Given data ->
***
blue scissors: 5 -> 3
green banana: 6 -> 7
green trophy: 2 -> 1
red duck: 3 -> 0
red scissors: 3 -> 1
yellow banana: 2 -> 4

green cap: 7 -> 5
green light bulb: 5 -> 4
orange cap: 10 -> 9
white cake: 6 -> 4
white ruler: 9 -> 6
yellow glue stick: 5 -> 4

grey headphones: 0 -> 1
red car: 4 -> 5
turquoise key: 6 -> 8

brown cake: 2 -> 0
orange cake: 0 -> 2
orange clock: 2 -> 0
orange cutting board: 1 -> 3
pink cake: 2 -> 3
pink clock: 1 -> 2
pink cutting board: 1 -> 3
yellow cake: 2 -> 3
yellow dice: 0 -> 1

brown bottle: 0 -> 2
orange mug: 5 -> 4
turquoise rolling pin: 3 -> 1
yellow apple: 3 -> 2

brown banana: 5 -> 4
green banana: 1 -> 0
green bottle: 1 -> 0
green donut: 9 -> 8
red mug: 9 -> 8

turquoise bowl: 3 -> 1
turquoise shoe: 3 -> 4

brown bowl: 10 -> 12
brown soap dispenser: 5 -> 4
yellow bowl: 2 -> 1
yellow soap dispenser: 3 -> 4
***
Determine how many lines in the records above have the string "soap". Only the number should be returned.

Answer to the problem -> 2